## TRY IT
Extract every line below that contains the word "brick".

## RECORDS FOR THIS EXERCISE
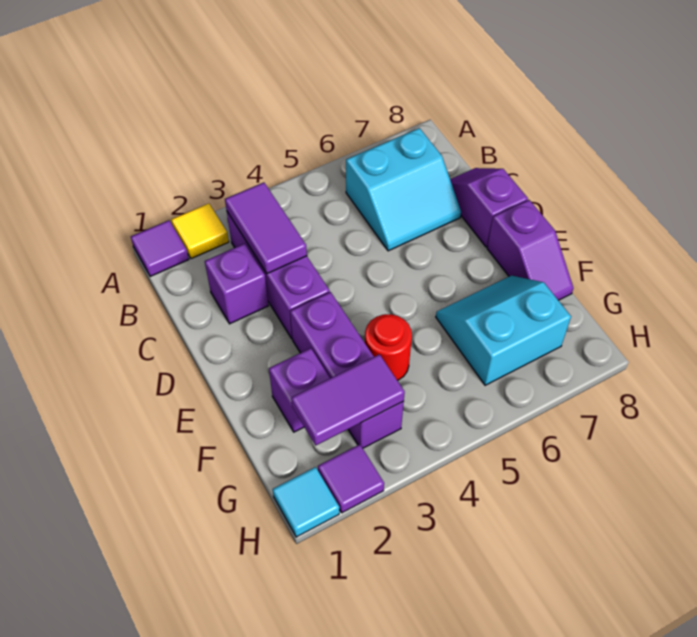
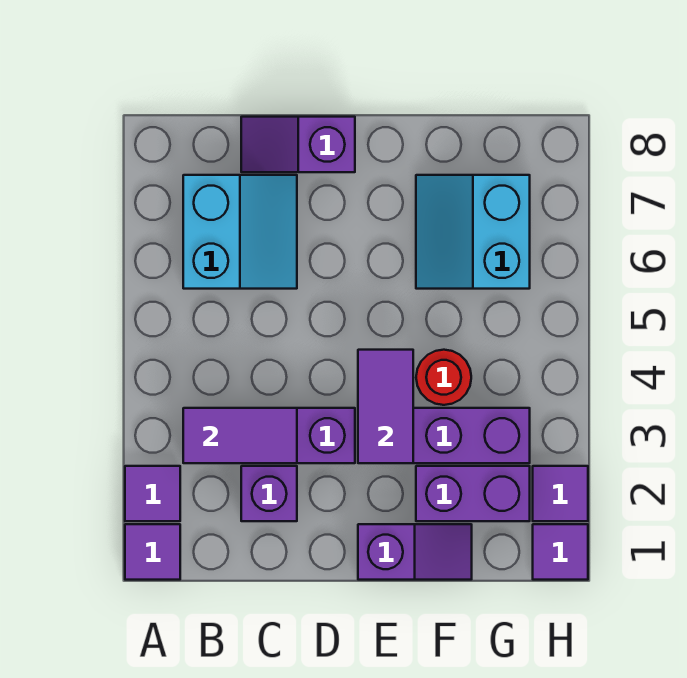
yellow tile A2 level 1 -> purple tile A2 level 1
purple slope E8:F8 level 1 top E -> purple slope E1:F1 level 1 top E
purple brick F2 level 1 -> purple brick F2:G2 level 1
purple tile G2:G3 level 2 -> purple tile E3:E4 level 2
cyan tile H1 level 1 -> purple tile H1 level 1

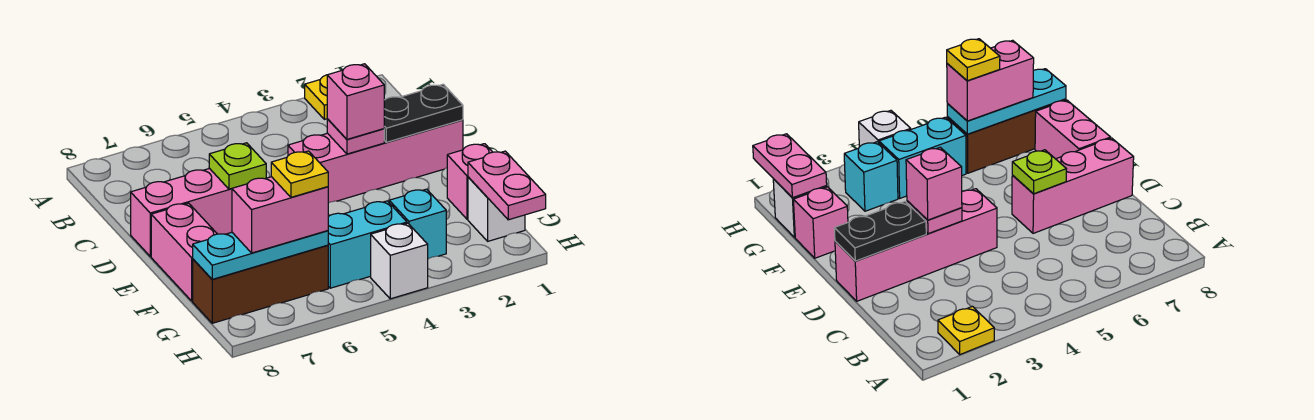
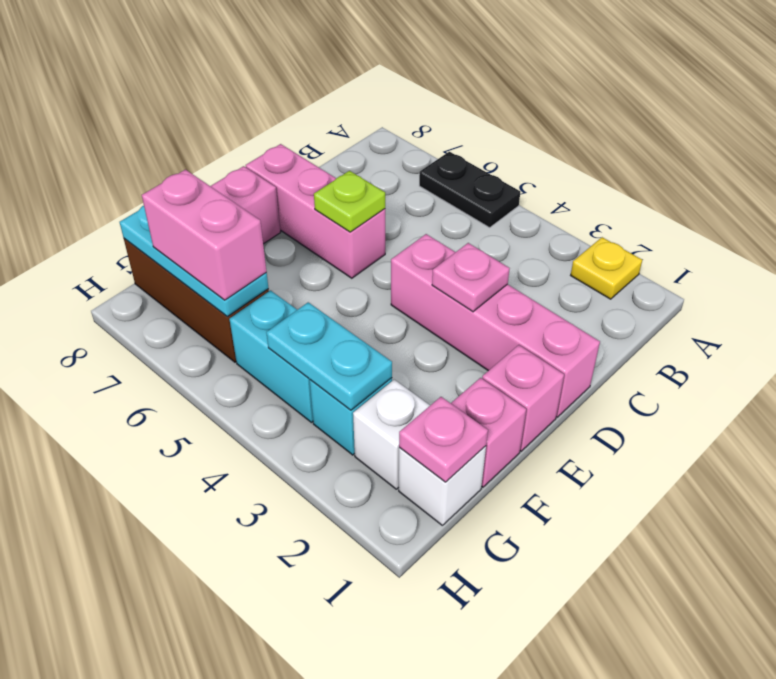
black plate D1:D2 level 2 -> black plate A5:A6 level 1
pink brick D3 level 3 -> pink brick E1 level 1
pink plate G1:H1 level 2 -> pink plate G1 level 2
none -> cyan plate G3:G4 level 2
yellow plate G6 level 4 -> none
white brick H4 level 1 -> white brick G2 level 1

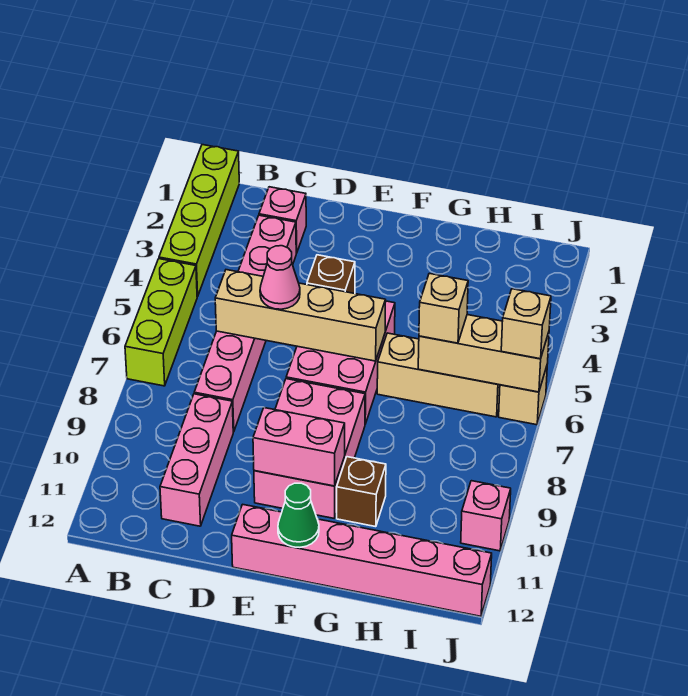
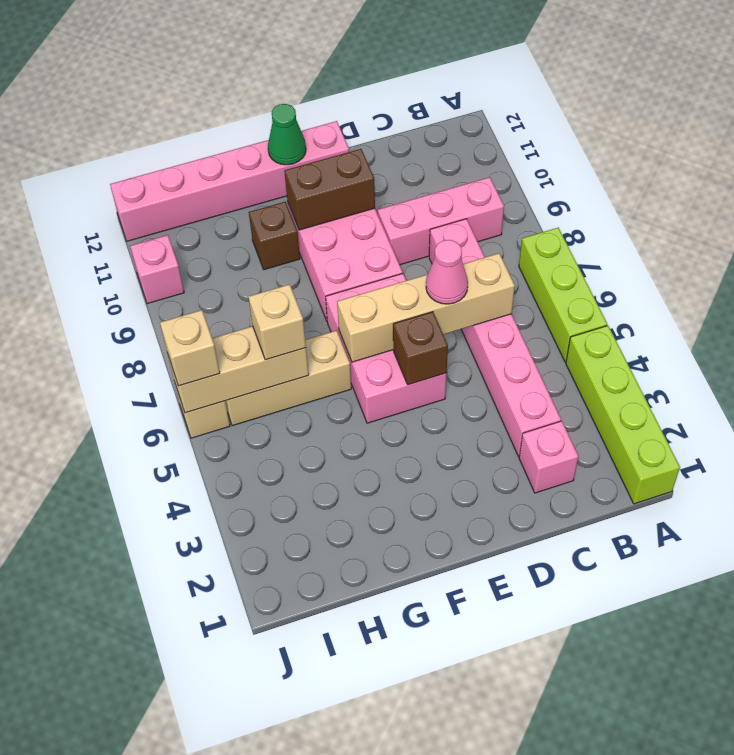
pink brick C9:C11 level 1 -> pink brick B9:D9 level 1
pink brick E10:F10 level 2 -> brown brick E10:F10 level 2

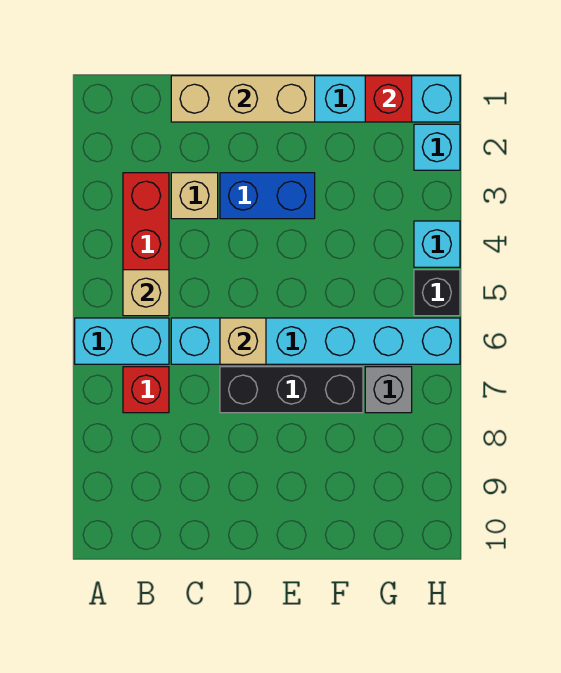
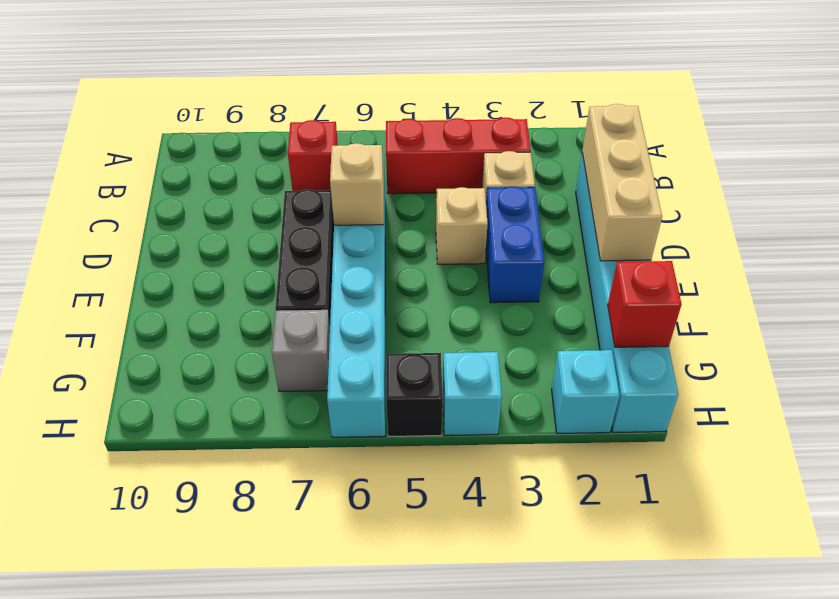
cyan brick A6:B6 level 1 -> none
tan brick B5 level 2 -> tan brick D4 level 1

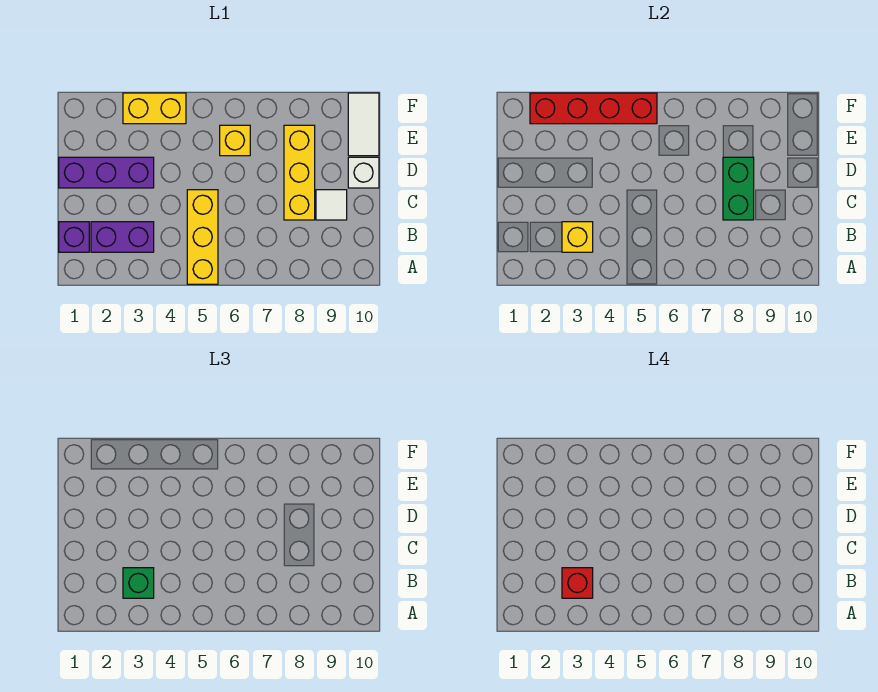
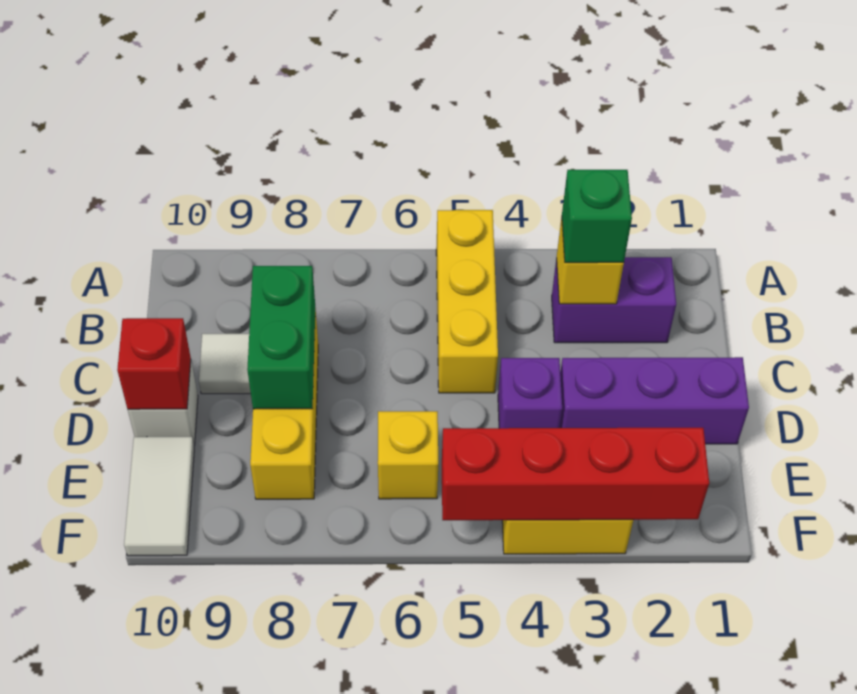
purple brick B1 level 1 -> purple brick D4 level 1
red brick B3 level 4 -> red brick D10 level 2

## RESULT
purple brick F2 level 1 -> purple brick F2:G2 level 1
pink brick D3 level 3 -> pink brick E1 level 1
white brick H4 level 1 -> white brick G2 level 1
pink brick C9:C11 level 1 -> pink brick B9:D9 level 1
pink brick E10:F10 level 2 -> brown brick E10:F10 level 2
cyan brick A6:B6 level 1 -> none
tan brick B5 level 2 -> tan brick D4 level 1
purple brick B1 level 1 -> purple brick D4 level 1
red brick B3 level 4 -> red brick D10 level 2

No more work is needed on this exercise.